### Work required
Could you set down exactly the lines of the data below, starting at the one that holds "none -> pink strawberry [462,118,509,159]" and ending at the one that holds "none -> yellow mushroom [587,236,733,382]", both included, and only those?

### Material for the task

┄┄┄┄┄┄┄┄┄┄

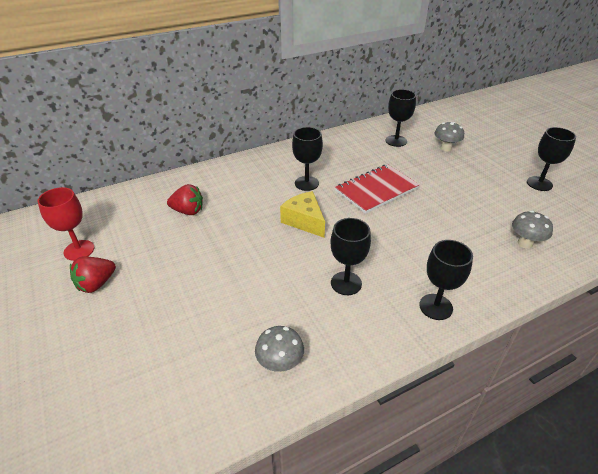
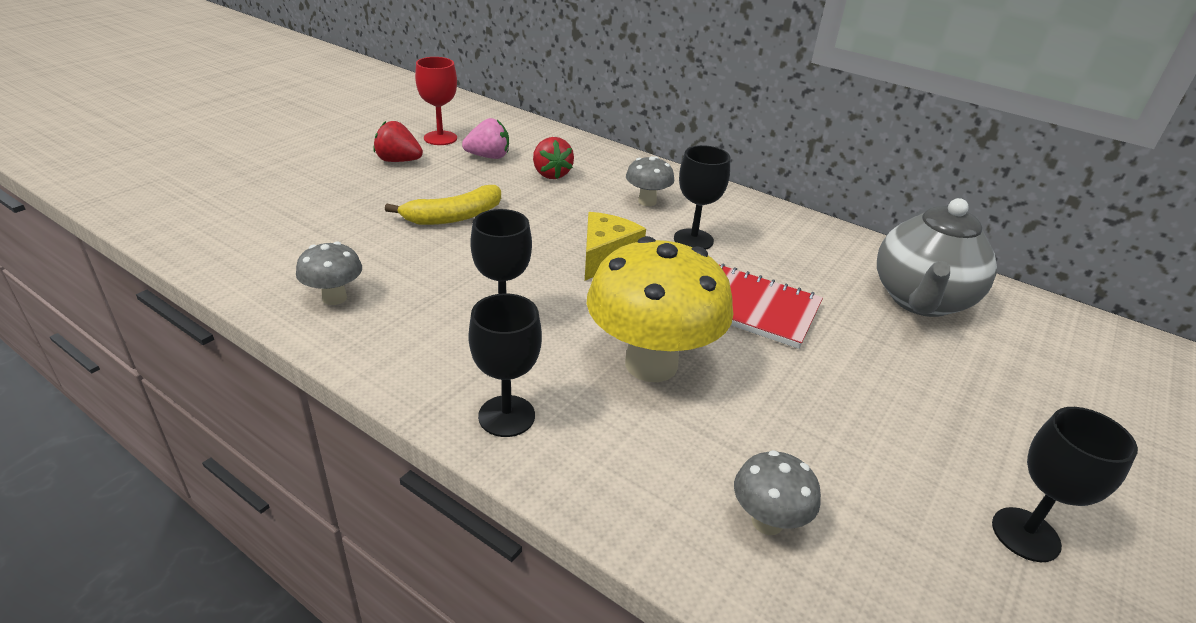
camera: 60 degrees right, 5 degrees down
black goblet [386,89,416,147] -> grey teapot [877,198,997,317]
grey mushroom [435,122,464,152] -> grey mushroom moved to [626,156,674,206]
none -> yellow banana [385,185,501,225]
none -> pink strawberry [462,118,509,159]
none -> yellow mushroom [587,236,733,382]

┄┄┄┄┄┄┄┄┄┄

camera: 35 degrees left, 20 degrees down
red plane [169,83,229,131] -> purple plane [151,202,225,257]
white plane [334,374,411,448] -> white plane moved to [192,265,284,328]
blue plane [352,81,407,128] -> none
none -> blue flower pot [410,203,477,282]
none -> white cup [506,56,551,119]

┄┄┄┄┄┄┄┄┄┄

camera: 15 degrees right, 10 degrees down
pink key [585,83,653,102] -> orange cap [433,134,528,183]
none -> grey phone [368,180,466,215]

┄┄┄┄┄┄┄┄┄┄

### Result of the task
none -> pink strawberry [462,118,509,159]
none -> yellow mushroom [587,236,733,382]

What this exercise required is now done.